### What the exercise asks
Find each line in the data below that contains the string "kern", and copy every such line.

### Extracted records

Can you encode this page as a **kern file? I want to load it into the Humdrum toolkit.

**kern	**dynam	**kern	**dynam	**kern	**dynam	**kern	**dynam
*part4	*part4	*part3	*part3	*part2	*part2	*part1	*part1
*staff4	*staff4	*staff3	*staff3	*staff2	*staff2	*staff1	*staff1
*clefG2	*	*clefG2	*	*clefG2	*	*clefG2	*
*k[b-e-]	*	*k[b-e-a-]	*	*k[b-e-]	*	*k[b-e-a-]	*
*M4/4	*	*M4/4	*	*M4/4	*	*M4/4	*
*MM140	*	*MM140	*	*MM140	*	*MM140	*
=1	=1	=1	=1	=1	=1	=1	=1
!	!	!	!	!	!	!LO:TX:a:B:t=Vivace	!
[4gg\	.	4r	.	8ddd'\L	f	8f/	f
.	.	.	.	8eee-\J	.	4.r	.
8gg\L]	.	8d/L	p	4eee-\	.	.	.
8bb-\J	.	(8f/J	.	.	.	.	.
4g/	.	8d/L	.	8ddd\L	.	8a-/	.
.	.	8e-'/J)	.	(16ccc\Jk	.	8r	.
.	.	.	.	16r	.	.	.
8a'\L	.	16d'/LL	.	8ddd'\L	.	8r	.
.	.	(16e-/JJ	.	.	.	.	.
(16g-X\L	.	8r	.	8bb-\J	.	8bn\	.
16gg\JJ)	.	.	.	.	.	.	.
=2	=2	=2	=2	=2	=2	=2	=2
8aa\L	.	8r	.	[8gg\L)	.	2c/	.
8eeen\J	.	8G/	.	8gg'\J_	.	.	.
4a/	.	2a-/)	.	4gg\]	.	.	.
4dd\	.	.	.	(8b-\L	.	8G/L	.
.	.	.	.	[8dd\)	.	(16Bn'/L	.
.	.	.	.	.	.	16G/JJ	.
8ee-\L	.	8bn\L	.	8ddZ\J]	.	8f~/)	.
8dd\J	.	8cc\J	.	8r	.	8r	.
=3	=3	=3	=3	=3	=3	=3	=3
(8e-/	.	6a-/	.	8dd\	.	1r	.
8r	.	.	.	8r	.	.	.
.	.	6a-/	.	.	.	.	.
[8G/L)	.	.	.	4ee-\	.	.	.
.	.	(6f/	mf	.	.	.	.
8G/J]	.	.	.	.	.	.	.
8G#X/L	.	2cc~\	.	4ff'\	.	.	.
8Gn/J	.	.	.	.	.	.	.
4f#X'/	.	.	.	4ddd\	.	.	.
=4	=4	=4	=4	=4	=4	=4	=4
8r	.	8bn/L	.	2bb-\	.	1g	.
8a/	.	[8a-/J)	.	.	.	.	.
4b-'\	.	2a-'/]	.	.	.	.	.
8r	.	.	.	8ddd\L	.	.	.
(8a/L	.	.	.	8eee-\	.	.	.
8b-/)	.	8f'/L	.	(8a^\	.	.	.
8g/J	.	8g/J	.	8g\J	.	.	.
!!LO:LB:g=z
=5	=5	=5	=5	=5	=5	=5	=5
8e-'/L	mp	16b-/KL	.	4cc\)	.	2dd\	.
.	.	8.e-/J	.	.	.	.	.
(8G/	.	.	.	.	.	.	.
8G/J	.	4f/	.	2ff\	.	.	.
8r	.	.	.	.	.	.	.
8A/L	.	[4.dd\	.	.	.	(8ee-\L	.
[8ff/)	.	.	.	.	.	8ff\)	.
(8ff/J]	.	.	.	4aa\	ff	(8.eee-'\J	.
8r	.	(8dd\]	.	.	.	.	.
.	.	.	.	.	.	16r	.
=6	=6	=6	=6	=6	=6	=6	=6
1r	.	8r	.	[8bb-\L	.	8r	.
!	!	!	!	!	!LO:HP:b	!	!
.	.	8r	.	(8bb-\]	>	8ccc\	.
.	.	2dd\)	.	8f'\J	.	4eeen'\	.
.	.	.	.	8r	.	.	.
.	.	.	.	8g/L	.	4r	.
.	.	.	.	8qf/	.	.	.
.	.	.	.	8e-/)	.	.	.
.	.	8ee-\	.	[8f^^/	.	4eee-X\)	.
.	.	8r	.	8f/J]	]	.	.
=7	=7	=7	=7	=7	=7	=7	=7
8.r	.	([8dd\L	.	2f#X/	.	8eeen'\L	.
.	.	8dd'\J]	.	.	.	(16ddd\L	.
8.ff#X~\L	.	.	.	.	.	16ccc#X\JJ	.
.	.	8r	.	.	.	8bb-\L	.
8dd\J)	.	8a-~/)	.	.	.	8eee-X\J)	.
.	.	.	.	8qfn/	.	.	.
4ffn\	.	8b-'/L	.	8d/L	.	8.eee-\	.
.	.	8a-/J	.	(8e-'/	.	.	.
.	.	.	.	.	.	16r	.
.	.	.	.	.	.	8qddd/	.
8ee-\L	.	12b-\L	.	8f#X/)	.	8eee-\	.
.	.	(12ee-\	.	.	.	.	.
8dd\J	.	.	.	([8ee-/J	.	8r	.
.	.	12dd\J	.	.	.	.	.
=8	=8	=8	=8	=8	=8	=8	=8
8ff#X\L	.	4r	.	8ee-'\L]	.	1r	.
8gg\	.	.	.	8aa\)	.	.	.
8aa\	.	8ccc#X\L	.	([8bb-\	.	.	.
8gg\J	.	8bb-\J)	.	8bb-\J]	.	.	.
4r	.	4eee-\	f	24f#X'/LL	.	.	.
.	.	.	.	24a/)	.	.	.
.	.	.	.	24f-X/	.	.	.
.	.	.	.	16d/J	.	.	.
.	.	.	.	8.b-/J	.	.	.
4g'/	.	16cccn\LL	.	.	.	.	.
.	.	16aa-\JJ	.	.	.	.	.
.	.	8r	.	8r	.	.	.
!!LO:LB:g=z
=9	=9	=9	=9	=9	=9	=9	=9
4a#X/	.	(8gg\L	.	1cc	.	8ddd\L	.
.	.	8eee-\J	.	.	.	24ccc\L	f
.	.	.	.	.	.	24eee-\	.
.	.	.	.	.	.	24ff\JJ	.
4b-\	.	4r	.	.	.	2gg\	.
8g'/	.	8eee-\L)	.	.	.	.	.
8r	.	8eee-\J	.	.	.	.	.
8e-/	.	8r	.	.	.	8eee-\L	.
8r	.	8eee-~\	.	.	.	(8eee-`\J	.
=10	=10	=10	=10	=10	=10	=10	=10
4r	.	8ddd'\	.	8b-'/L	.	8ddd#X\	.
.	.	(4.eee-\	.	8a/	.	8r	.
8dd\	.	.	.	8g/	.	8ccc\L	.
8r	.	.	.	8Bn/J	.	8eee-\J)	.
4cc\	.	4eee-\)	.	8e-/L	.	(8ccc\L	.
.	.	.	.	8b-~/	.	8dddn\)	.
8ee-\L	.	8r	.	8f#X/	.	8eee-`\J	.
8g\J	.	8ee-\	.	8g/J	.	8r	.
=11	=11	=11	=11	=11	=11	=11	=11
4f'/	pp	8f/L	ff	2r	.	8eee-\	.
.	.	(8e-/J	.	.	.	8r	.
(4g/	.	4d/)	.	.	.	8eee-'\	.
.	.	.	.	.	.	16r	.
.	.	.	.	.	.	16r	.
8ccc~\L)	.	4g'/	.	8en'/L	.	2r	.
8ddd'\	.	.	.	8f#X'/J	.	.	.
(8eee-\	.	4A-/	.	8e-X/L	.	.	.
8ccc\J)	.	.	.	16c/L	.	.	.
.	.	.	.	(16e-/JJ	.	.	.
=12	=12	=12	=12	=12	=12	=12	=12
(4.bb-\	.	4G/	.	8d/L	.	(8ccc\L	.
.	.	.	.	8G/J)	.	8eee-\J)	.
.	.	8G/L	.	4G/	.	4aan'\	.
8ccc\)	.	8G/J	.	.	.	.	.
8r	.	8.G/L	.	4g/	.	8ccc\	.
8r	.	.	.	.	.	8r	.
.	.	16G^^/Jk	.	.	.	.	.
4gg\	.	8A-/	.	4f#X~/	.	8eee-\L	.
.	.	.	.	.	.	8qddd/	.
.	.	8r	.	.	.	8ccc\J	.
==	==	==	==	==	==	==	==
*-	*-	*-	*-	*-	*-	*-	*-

### Written reply
Can you encode this page as a **kern file? I want to load it into the Humdrum toolkit.
**kern	**dynam	**kern	**dynam	**kern	**dynam	**kern	**dynam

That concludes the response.